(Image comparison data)
↓↓↓

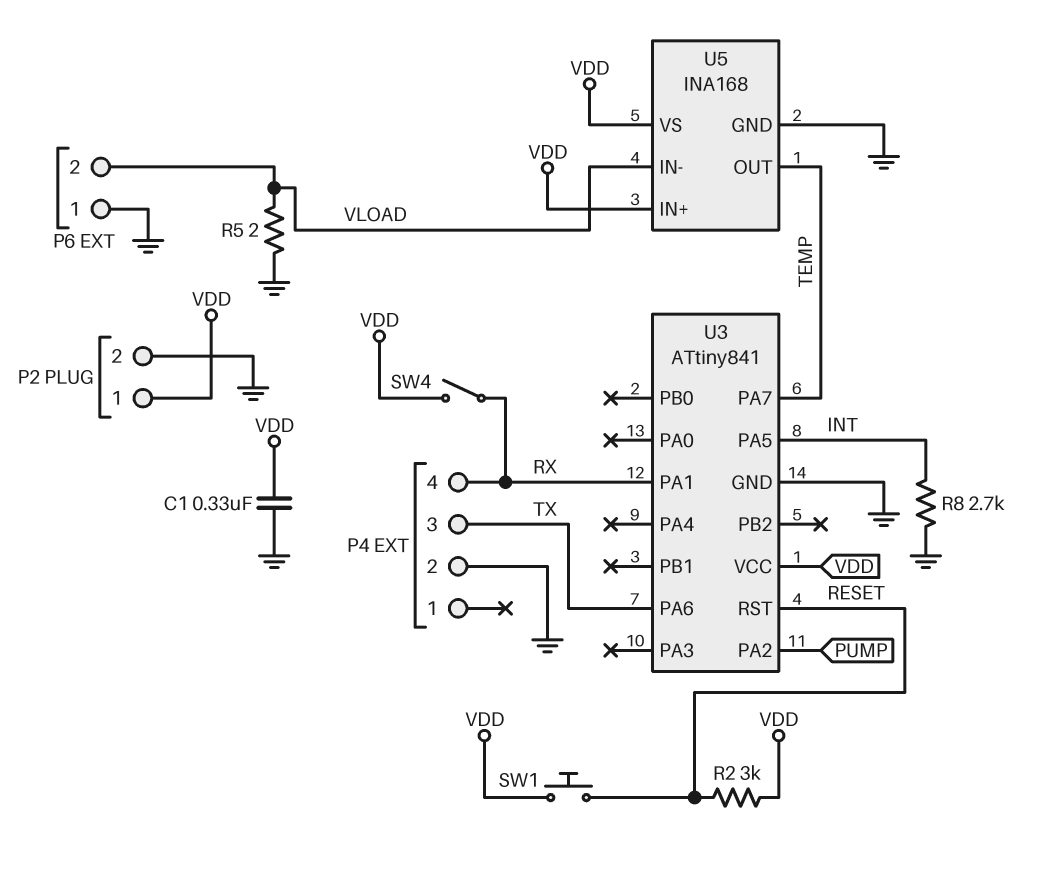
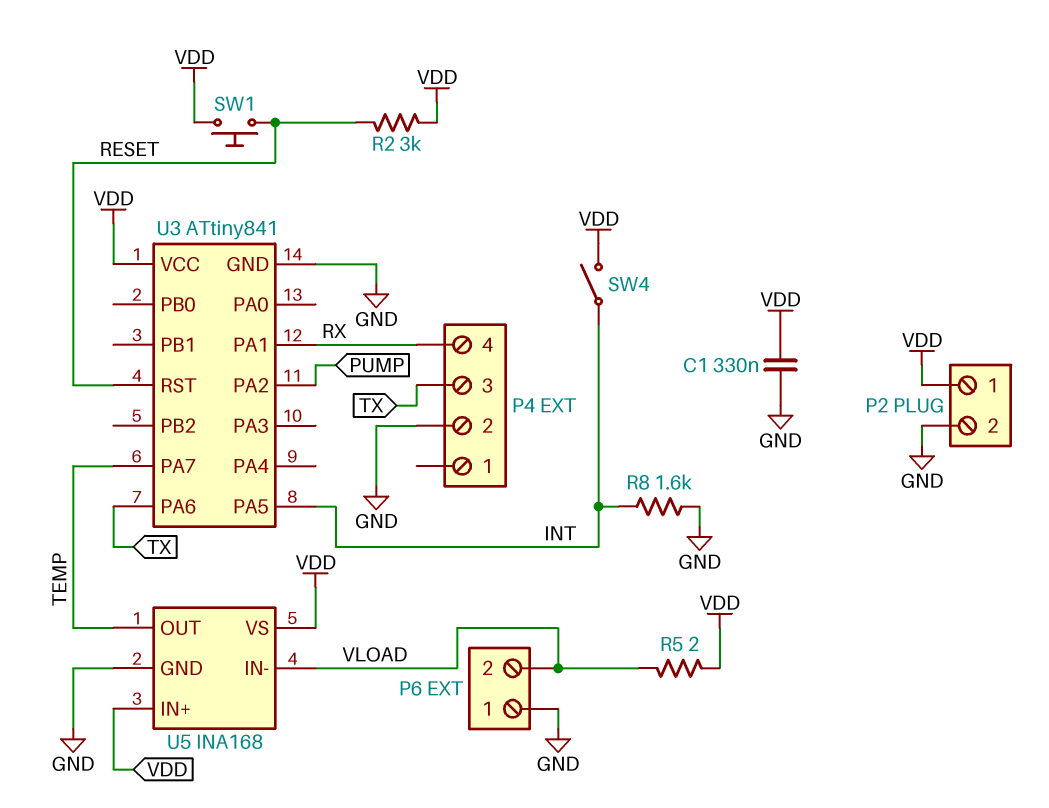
R5: 2 (GND, VLOAD) -> 2 (VDD, VLOAD)
R8: 2.7k (GND, INT) -> 1.6k (GND, INT)
SW4: switch (RX, VDD) -> switch (INT, VDD)

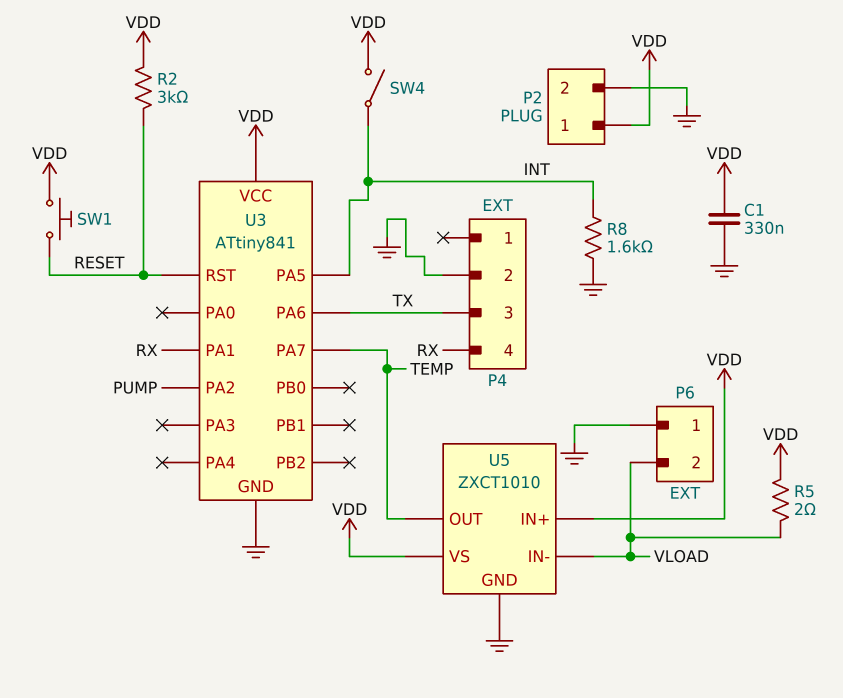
U5: INA168 -> ZXCT1010

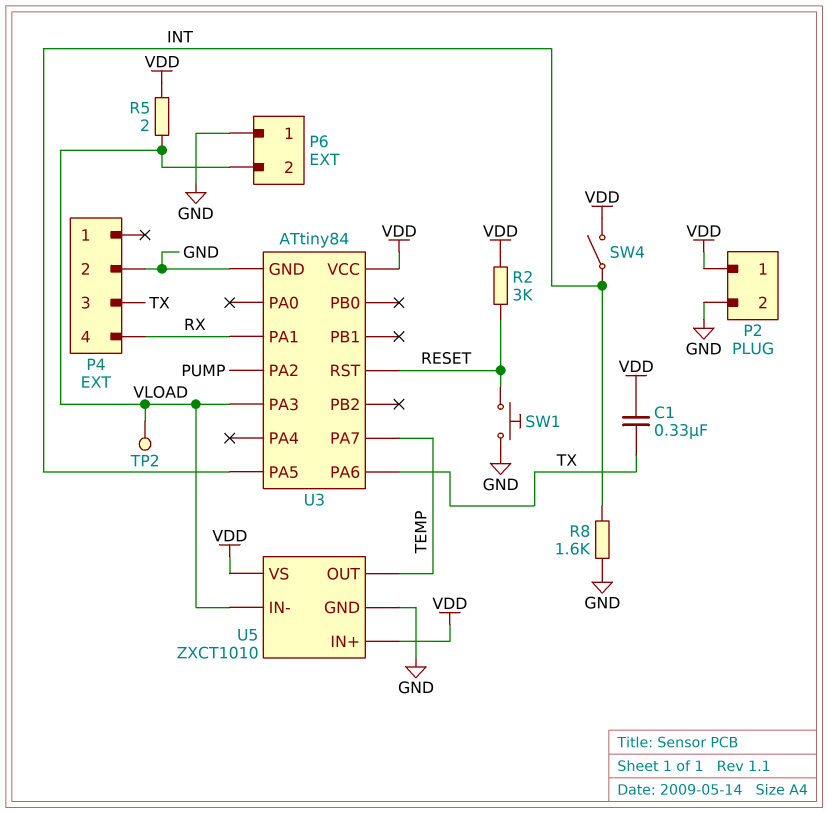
C1: 330nF (GND, VDD) -> 330nF (TX, VDD)
SW1: button (RESET, VDD) -> button (GND, RESET)
TP2: none -> test point (VLOAD)
U3: ATtiny841 -> ATtiny84
U3 pin PA3: none -> VLOAD

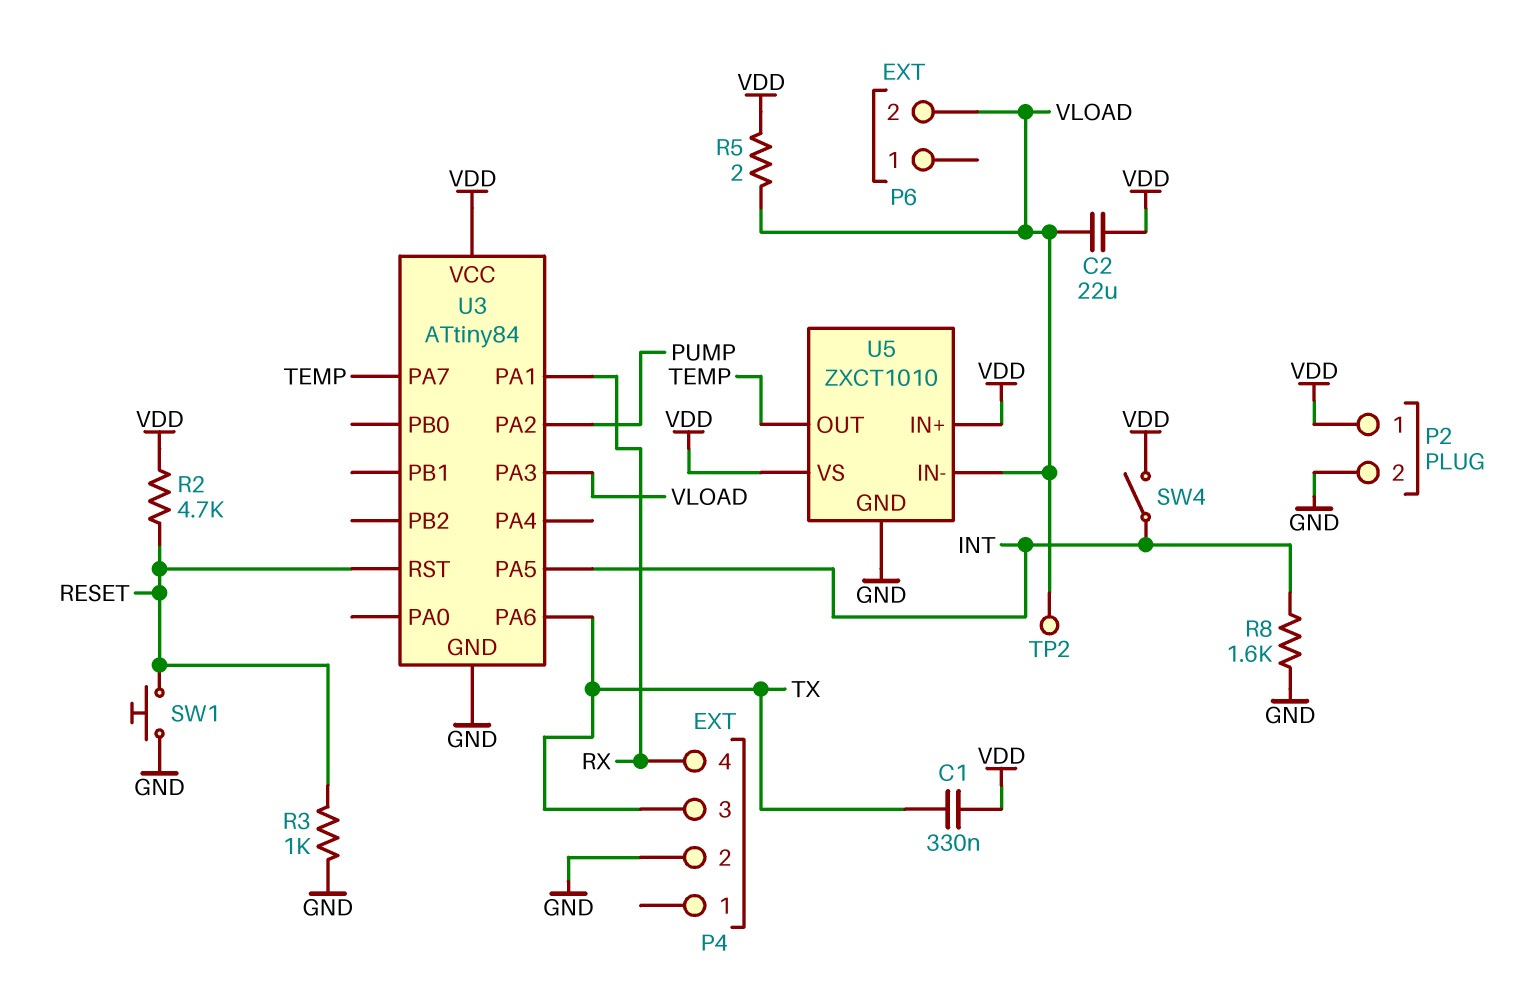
C2: none -> 22uF (VDD, VLOAD)
P6 pin 1: GND -> none
R2: 3k (RESET, VDD) -> 4.7k (RESET, VDD)
R3: none -> 1k (GND, RESET)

↑↑↑

Return every line above in which the string "none" occurs.

_Task answer_.
TP2: none -> test point (VLOAD)
U3 pin PA3: none -> VLOAD
C2: none -> 22uF (VDD, VLOAD)
P6 pin 1: GND -> none
R3: none -> 1k (GND, RESET)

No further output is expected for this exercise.